>>>

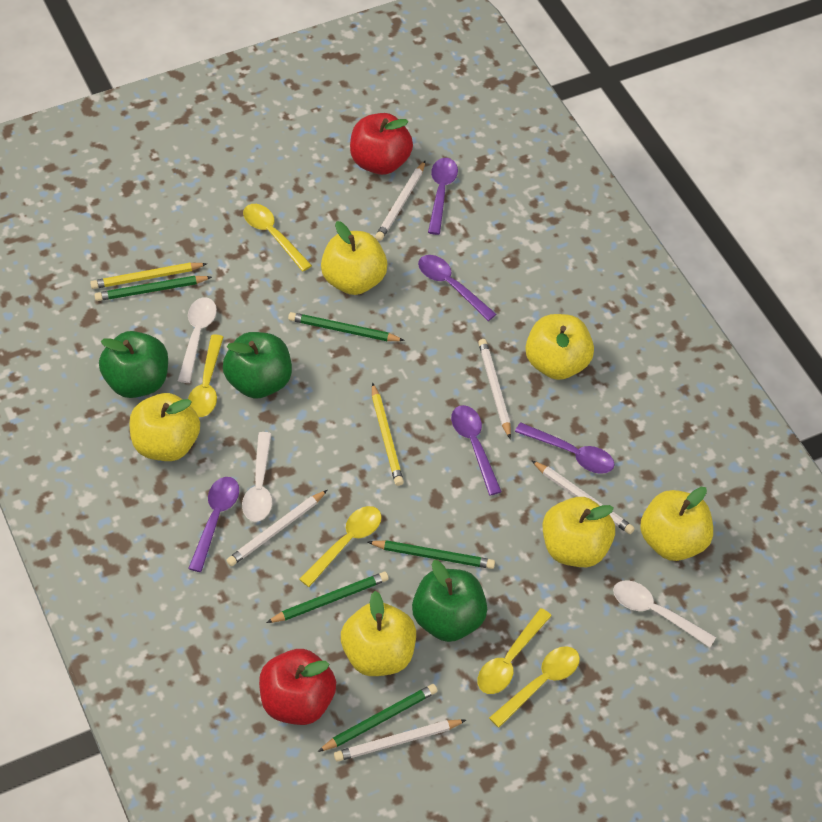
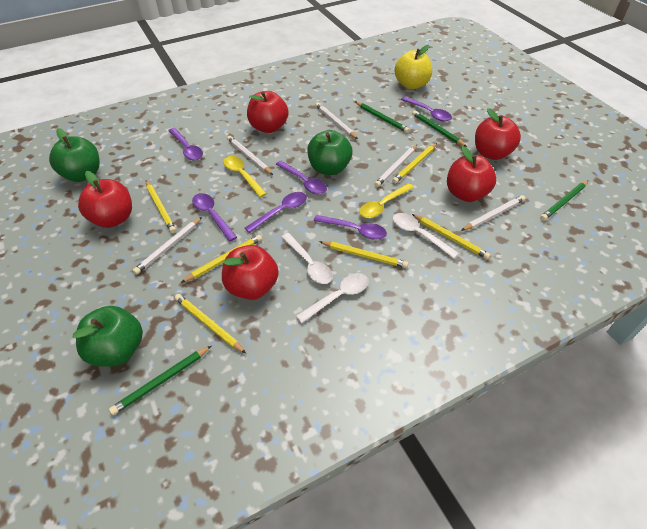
green pencil: 5 -> 4
purple spoon: 5 -> 6
red apple: 2 -> 5
yellow apple: 6 -> 1
yellow pencil: 2 -> 6
yellow spoon: 5 -> 2

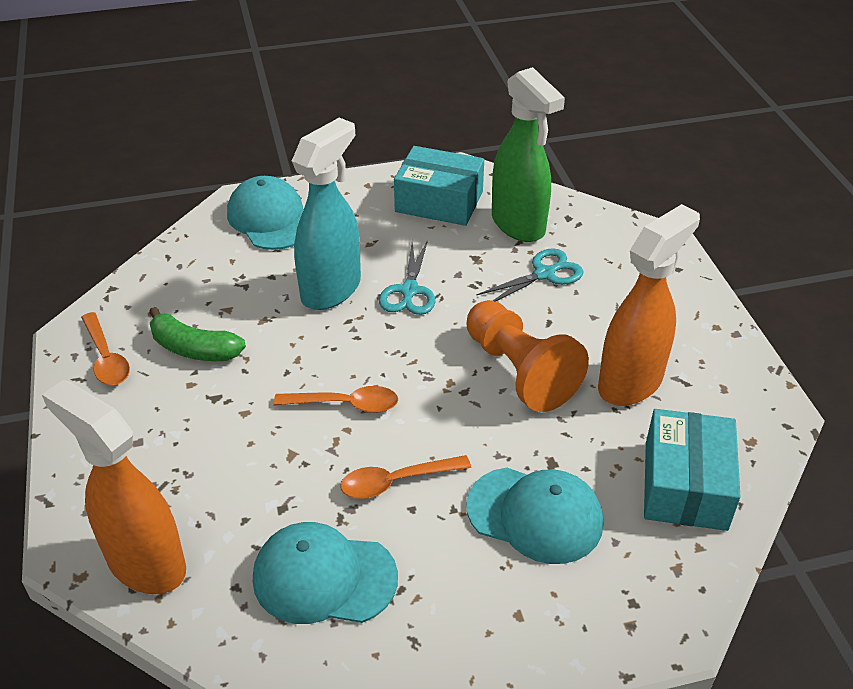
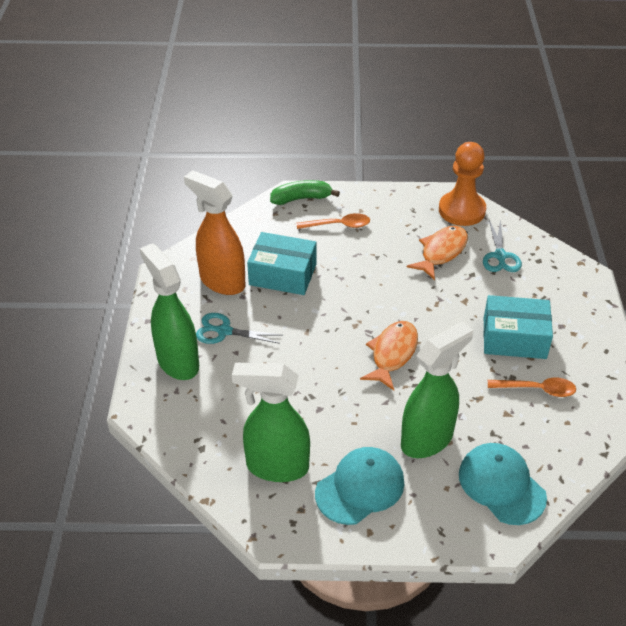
green spray bottle: 1 -> 3
orange fish: 0 -> 2
orange spoon: 3 -> 2
orange spray bottle: 2 -> 1
turquoise cap: 3 -> 2
turquoise spray bottle: 1 -> 0

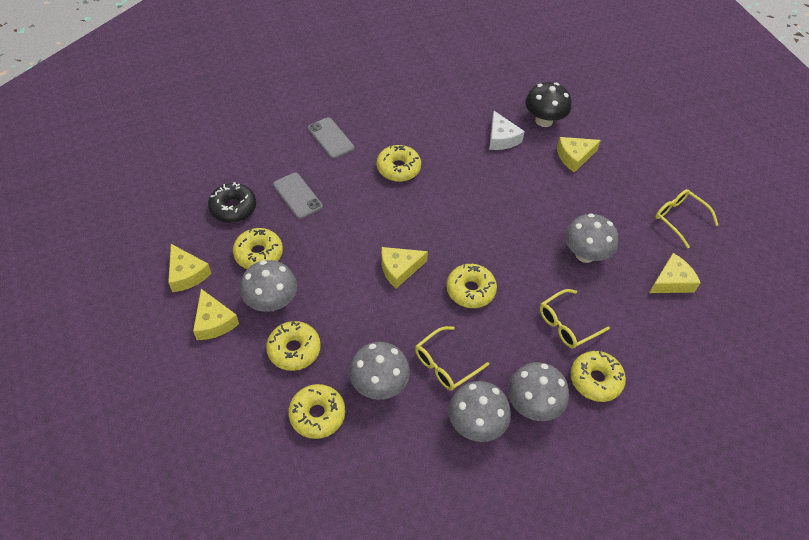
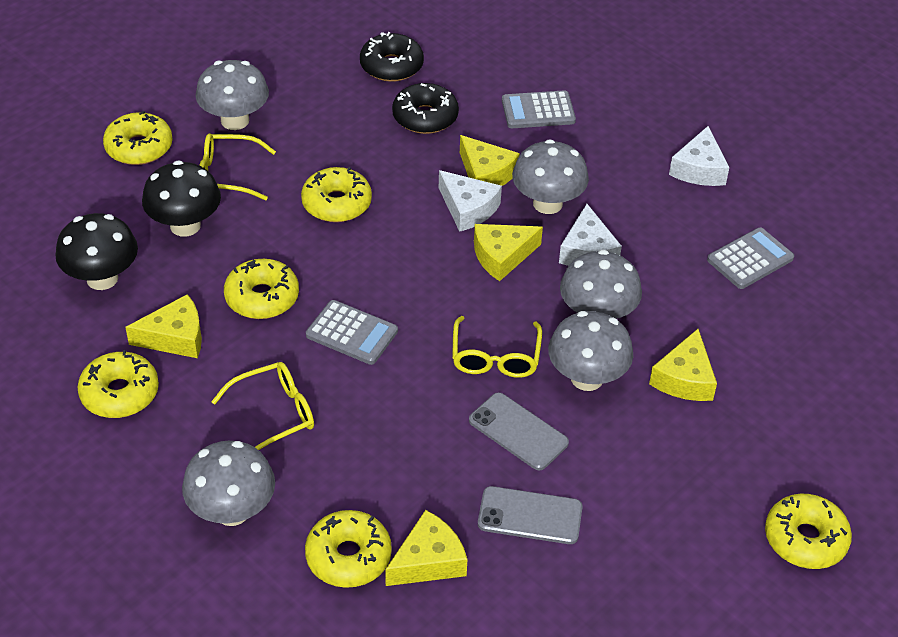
black donut: 1 -> 2
black mushroom: 1 -> 2
grey calculator: 0 -> 3
white cheese: 1 -> 3

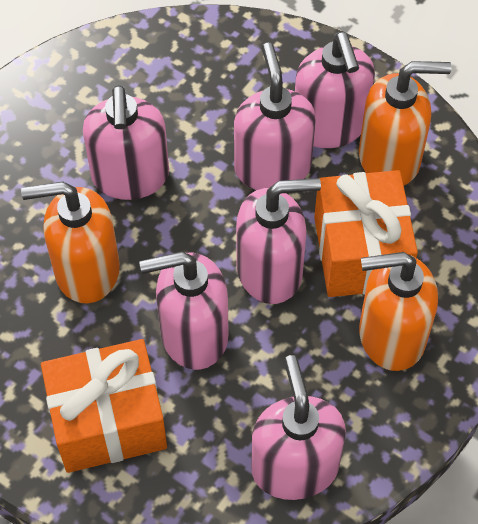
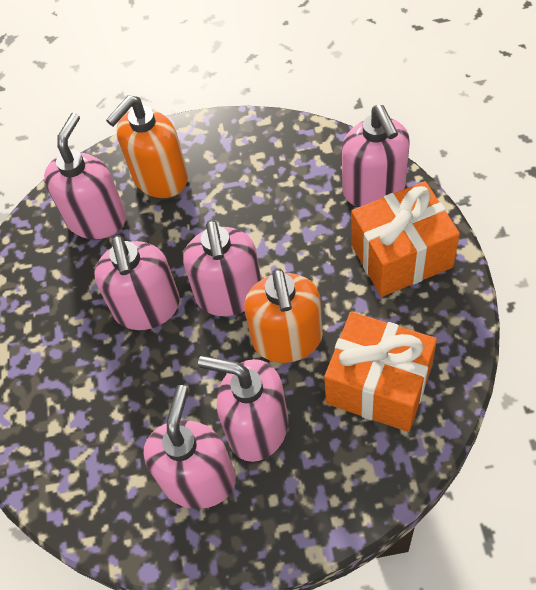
orange soap dispenser: 3 -> 2

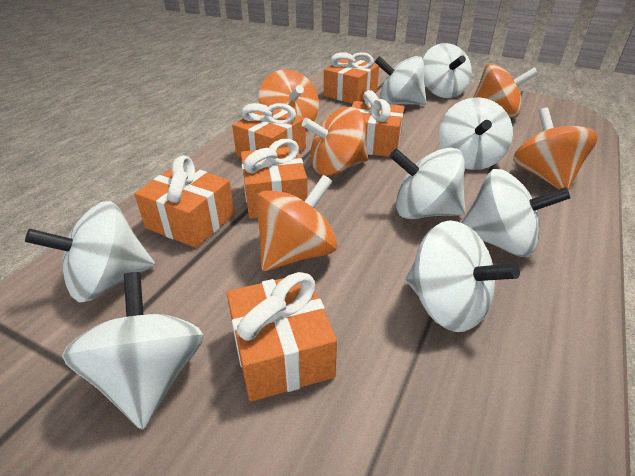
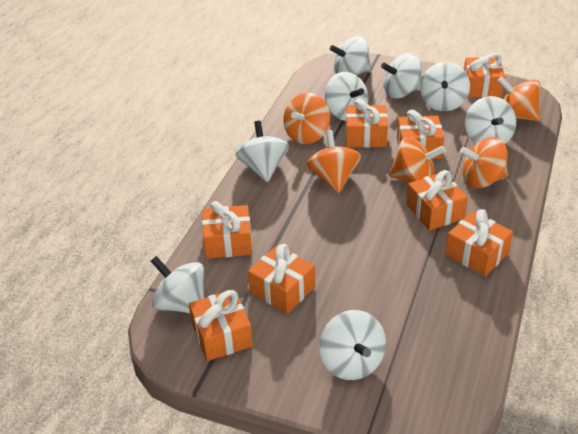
orange gift: 6 -> 8

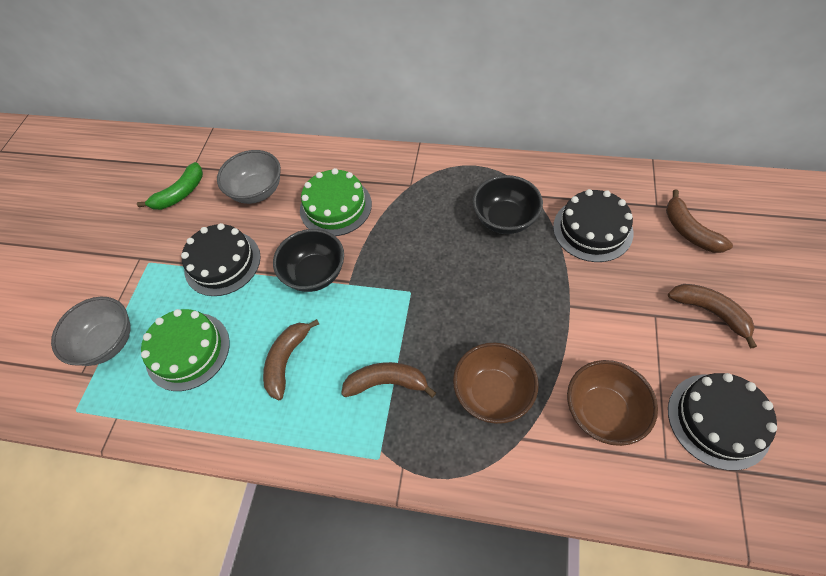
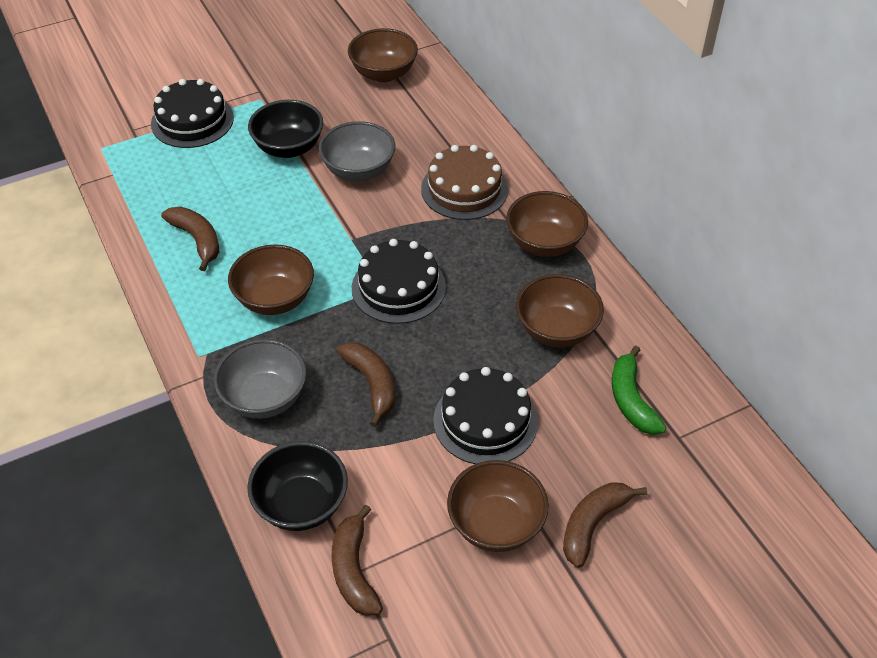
brown bowl: 2 -> 5
brown cake: 0 -> 1
green cake: 2 -> 0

<<<

# About this exercise
Out of the data above, return each line where the word "yellow" can be found.

# Exercise solution
yellow apple: 6 -> 1
yellow pencil: 2 -> 6
yellow spoon: 5 -> 2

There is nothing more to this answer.